[[ Data, beginning ]]

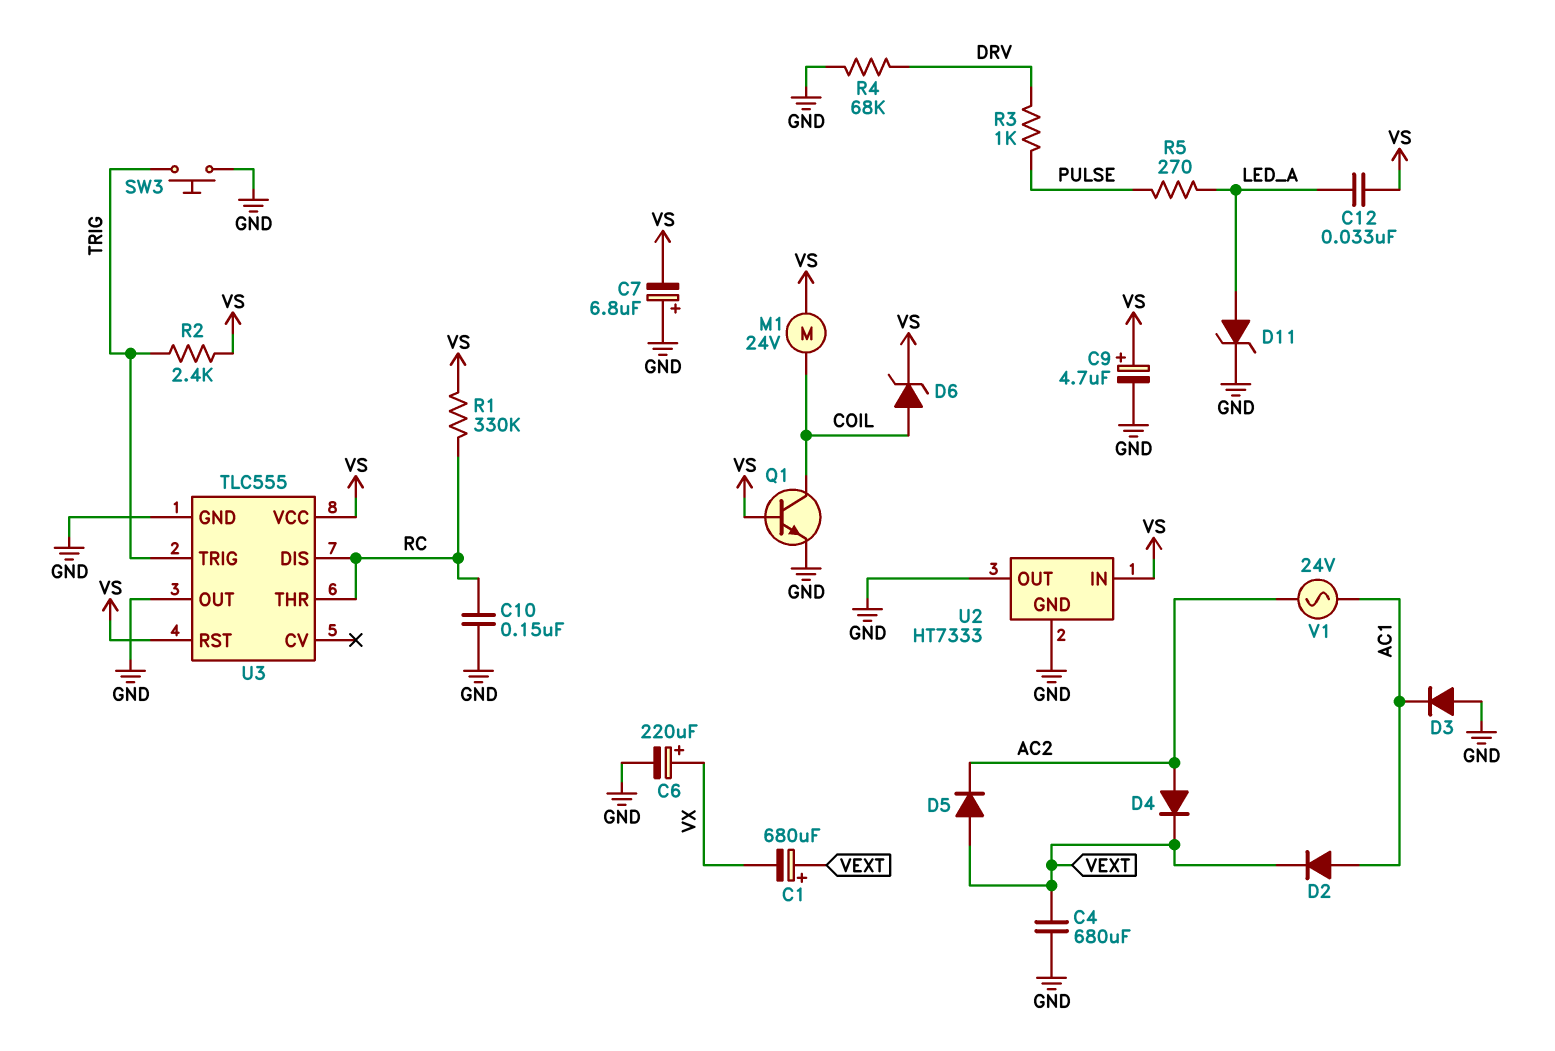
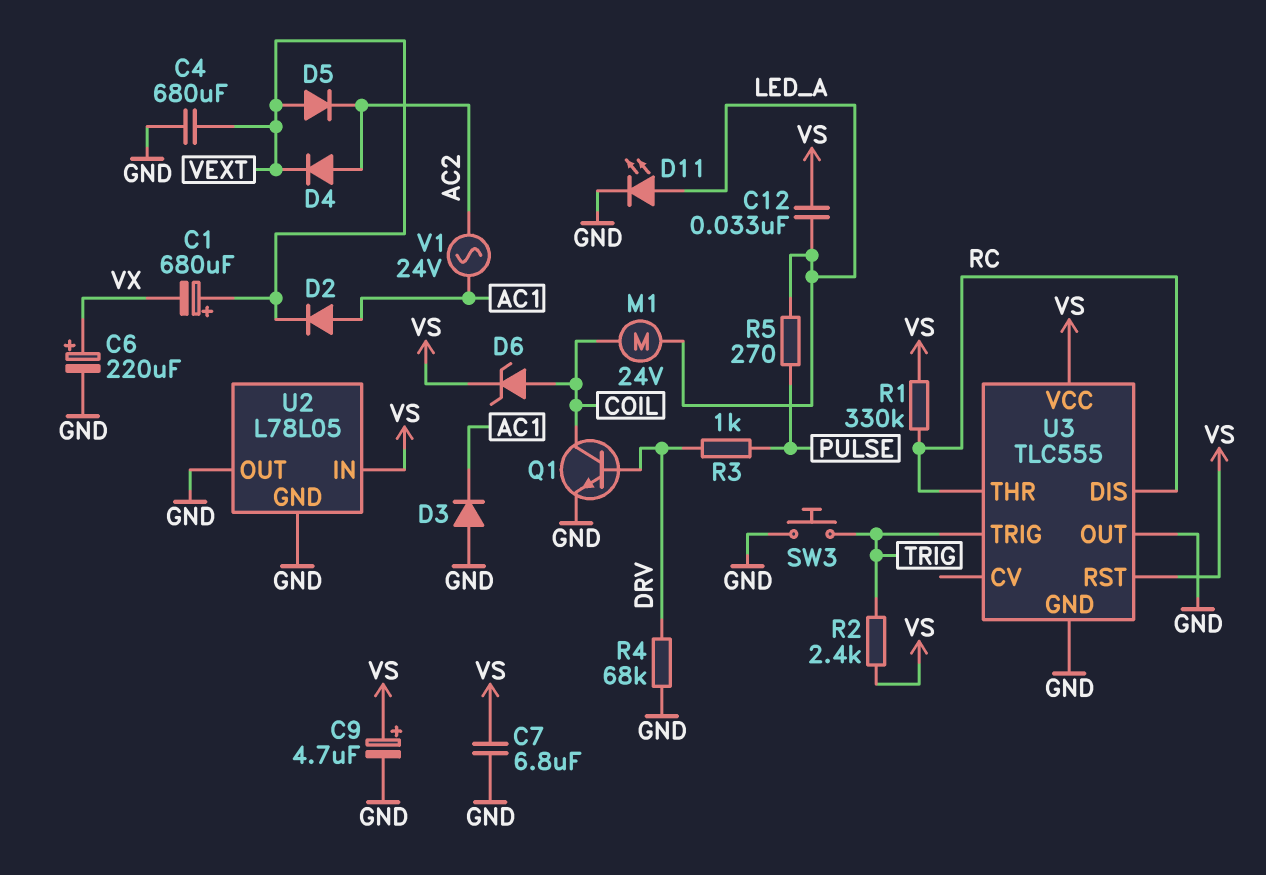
C7: 6.8uF (plus GND, minus VS) -> 6.8uF (GND, VS)
C10: 150nF (GND, RC) -> none
D11: zener (A LED_A, K GND) -> LED (A LED_A, K GND)
M1: motor 24V (COIL, VS) -> motor 24V (COIL, LED_A)
Q1: NPN (B VS, C COIL, E GND) -> NPN (B DRV, C COIL, E GND)
U2: HT7333 -> L78L05

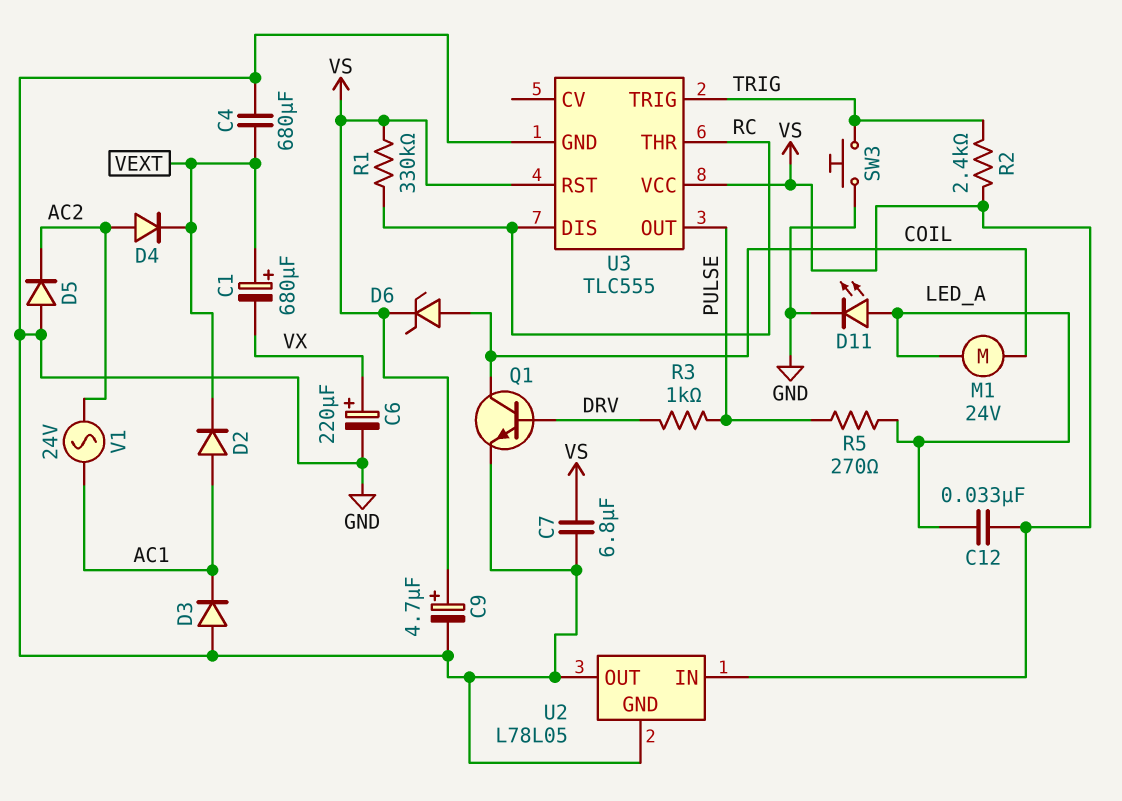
D5: diode (A VEXT, K AC2) -> diode (A GND, K AC2)
R4: 68k (DRV, GND) -> none
U3 pin OUT: GND -> PULSE

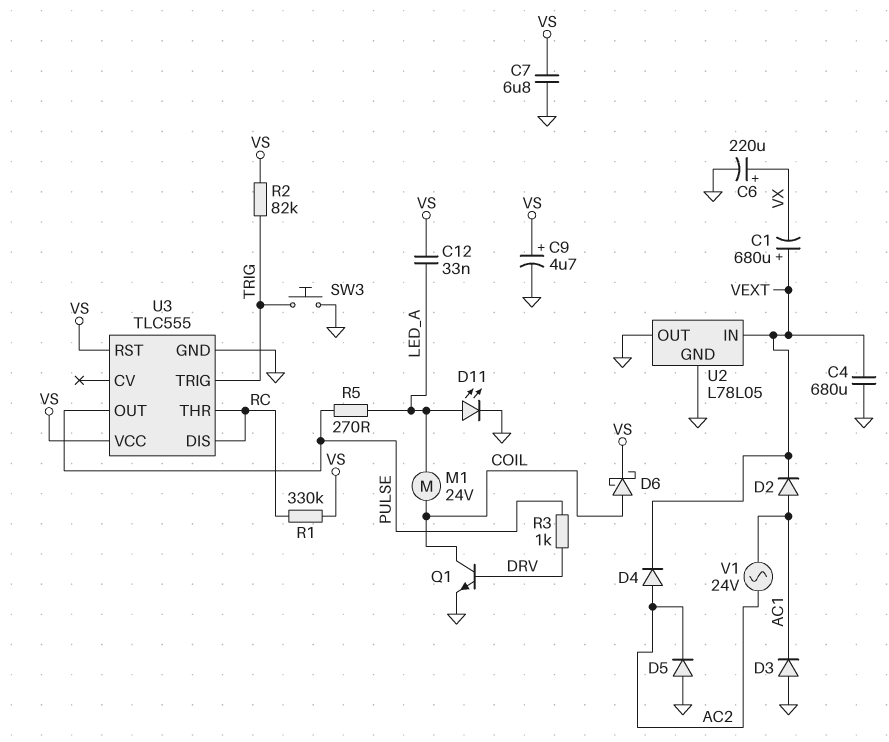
D6: zener (A COIL, K VS) -> schottky (A COIL, K VS)
R2: 2.4k (TRIG, VS) -> 82k (TRIG, VS)
U2 pin IN: VS -> VEXT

[[ Data, end ]]

Task goal:
Every entry above should come back exactly as written, except for its pictures.

Output below:
C7: 6.8uF (plus GND, minus VS) -> 6.8uF (GND, VS)
C10: 150nF (GND, RC) -> none
D11: zener (A LED_A, K GND) -> LED (A LED_A, K GND)
M1: motor 24V (COIL, VS) -> motor 24V (COIL, LED_A)
Q1: NPN (B VS, C COIL, E GND) -> NPN (B DRV, C COIL, E GND)
U2: HT7333 -> L78L05

D5: diode (A VEXT, K AC2) -> diode (A GND, K AC2)
R4: 68k (DRV, GND) -> none
U3 pin OUT: GND -> PULSE

D6: zener (A COIL, K VS) -> schottky (A COIL, K VS)
R2: 2.4k (TRIG, VS) -> 82k (TRIG, VS)
U2 pin IN: VS -> VEXT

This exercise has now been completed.